→ How to complete this task
Below are entries; copy exactly the lines from the one with "(557, 490) = (683, 406): blue" through the one with "(380, 386) = (191, 202): none", both included, and leave out the rest.

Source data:

- - - - -

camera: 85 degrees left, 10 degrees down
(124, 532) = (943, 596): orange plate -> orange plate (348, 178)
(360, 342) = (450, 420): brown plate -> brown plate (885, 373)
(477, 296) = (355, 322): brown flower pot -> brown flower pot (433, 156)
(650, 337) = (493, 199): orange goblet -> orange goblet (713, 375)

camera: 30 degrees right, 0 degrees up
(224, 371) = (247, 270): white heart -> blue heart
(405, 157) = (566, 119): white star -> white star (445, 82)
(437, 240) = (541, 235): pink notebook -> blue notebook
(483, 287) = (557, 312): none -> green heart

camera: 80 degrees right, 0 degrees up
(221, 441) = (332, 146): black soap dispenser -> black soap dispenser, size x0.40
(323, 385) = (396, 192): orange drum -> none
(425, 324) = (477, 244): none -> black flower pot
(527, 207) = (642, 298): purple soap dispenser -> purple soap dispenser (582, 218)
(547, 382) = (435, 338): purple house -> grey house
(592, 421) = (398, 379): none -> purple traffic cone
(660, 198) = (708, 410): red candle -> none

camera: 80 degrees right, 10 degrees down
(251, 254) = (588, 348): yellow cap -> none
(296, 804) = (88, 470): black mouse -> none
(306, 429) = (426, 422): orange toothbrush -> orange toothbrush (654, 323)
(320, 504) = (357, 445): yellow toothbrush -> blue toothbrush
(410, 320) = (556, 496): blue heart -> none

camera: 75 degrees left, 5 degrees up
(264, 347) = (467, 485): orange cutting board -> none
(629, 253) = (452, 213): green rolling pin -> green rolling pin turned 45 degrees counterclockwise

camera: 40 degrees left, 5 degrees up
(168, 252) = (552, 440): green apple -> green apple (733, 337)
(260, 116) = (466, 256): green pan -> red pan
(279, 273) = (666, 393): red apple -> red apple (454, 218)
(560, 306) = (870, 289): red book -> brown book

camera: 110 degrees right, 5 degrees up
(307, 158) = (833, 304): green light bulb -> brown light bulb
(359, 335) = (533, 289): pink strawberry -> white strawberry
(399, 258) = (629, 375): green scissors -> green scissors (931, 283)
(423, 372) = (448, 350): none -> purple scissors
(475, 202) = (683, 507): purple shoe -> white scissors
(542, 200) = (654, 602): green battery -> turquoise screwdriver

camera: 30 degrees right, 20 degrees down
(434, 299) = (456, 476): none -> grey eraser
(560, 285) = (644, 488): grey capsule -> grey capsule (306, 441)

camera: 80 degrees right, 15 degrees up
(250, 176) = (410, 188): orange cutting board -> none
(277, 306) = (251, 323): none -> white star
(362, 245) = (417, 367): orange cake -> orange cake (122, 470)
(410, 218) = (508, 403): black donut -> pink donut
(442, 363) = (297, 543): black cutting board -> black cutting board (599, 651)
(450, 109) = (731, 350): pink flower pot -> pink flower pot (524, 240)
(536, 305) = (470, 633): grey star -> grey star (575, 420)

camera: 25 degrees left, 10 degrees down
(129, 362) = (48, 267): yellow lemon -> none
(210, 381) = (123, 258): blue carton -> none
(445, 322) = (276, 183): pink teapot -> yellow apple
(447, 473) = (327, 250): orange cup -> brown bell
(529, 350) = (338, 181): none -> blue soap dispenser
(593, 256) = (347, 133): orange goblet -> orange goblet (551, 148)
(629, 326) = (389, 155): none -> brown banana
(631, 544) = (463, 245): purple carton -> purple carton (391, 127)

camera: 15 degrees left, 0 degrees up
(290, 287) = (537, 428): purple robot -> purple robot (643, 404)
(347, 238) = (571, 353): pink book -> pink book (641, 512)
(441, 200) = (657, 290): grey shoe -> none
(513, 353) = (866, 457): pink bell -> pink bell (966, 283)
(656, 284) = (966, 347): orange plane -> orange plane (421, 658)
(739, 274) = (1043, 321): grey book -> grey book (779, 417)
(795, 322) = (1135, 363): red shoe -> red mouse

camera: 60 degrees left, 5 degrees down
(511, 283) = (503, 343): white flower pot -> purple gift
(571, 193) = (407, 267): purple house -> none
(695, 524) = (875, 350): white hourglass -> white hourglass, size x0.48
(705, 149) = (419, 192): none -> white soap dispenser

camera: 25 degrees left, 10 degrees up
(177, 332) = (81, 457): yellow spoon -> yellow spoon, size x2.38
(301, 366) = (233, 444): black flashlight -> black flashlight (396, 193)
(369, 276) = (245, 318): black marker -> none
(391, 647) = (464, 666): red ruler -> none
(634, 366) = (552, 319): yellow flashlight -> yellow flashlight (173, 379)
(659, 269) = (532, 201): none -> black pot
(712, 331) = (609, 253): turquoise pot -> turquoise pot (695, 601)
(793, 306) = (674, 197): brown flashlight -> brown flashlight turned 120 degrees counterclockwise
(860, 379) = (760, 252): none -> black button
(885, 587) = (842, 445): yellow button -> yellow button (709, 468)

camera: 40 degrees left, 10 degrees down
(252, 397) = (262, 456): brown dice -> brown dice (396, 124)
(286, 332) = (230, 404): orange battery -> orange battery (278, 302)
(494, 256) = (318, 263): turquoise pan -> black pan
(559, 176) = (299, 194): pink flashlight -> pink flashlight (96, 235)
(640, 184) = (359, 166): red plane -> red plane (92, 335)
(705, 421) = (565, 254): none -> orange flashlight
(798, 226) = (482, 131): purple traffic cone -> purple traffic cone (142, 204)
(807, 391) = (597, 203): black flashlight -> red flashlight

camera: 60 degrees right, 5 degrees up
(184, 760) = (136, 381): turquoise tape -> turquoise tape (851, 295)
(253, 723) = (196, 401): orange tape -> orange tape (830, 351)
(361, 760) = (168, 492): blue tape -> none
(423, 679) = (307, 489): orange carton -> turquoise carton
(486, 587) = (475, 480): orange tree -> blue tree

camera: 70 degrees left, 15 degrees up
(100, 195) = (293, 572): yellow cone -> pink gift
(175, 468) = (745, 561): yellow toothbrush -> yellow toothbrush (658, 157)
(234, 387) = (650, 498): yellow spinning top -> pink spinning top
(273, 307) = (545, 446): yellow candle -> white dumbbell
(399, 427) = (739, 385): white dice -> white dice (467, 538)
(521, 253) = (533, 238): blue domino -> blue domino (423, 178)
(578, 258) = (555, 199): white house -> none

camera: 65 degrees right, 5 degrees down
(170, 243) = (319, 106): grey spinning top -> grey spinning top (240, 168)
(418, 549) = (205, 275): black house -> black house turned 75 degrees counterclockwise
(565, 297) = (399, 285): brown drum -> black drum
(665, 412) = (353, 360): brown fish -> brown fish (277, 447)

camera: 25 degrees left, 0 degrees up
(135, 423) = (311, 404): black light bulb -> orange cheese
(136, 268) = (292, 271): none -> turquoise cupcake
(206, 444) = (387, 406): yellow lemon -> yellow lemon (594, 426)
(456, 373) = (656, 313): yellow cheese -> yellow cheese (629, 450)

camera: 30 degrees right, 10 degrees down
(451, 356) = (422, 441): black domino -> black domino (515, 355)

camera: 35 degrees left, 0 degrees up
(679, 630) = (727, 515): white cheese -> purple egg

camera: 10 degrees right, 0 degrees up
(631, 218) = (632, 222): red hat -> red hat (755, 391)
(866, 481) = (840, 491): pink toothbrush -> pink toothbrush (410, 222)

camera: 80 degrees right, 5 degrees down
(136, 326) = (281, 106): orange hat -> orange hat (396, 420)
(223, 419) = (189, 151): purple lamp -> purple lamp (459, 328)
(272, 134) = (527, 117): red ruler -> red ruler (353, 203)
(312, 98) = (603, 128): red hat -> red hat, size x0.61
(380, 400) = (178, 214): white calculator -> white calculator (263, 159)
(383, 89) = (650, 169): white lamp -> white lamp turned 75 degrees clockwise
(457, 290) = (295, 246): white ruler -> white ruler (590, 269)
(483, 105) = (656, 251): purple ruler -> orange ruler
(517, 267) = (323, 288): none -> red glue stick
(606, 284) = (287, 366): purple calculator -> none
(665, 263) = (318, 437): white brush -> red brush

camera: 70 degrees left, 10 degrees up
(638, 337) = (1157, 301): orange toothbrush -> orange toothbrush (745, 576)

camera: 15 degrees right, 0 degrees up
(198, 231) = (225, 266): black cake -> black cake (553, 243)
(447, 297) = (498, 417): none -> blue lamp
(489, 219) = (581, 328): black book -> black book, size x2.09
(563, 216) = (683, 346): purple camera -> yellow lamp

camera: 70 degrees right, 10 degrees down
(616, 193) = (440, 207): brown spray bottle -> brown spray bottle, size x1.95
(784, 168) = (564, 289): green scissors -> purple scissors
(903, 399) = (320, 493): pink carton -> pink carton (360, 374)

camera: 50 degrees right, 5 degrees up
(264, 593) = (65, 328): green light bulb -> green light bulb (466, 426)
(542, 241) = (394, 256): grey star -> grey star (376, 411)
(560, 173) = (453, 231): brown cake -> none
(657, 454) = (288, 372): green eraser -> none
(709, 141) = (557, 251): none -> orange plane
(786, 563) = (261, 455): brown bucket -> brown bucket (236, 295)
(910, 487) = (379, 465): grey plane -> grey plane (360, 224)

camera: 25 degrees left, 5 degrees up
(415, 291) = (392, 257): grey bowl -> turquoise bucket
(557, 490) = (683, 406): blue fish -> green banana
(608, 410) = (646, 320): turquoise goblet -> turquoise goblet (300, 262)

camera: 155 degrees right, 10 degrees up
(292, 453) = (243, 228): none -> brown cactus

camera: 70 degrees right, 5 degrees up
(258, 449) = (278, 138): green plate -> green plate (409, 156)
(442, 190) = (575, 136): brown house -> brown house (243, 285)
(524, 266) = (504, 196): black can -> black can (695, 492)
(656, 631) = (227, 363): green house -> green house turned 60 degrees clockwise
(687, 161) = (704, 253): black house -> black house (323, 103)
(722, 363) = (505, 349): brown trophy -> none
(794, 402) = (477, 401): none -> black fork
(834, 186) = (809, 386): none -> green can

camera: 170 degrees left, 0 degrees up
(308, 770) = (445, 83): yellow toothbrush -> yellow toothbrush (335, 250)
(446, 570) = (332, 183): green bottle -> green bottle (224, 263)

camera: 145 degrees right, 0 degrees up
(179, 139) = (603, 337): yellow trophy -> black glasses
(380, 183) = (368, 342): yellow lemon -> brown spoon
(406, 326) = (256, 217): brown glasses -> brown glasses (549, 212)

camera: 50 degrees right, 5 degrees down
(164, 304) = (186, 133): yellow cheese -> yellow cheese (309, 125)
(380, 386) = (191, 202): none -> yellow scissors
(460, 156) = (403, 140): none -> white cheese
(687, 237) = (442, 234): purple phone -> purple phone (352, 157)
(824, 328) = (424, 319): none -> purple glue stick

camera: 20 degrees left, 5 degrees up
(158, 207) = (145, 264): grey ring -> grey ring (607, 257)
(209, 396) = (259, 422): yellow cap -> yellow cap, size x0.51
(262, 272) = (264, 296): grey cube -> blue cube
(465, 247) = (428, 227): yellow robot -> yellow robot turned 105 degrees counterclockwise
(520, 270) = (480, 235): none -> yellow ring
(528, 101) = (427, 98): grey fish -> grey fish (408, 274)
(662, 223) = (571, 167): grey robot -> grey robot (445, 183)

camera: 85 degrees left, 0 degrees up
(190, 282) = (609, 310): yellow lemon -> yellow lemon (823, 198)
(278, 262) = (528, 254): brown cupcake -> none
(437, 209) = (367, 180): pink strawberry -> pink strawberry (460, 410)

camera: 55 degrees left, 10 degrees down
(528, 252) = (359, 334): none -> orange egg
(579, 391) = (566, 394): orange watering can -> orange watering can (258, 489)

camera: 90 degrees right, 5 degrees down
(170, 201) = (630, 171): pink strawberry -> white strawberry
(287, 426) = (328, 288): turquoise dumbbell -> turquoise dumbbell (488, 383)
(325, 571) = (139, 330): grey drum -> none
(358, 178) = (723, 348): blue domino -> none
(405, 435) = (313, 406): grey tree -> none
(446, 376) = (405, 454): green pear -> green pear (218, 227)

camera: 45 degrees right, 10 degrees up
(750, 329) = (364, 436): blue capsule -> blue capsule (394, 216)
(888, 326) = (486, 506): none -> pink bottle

- - - - -

→ Solution to this task
(557, 490) = (683, 406): blue fish -> green banana
(608, 410) = (646, 320): turquoise goblet -> turquoise goblet (300, 262)

camera: 155 degrees right, 10 degrees up
(292, 453) = (243, 228): none -> brown cactus

camera: 70 degrees right, 5 degrees up
(258, 449) = (278, 138): green plate -> green plate (409, 156)
(442, 190) = (575, 136): brown house -> brown house (243, 285)
(524, 266) = (504, 196): black can -> black can (695, 492)
(656, 631) = (227, 363): green house -> green house turned 60 degrees clockwise
(687, 161) = (704, 253): black house -> black house (323, 103)
(722, 363) = (505, 349): brown trophy -> none
(794, 402) = (477, 401): none -> black fork
(834, 186) = (809, 386): none -> green can

camera: 170 degrees left, 0 degrees up
(308, 770) = (445, 83): yellow toothbrush -> yellow toothbrush (335, 250)
(446, 570) = (332, 183): green bottle -> green bottle (224, 263)

camera: 145 degrees right, 0 degrees up
(179, 139) = (603, 337): yellow trophy -> black glasses
(380, 183) = (368, 342): yellow lemon -> brown spoon
(406, 326) = (256, 217): brown glasses -> brown glasses (549, 212)

camera: 50 degrees right, 5 degrees down
(164, 304) = (186, 133): yellow cheese -> yellow cheese (309, 125)
(380, 386) = (191, 202): none -> yellow scissors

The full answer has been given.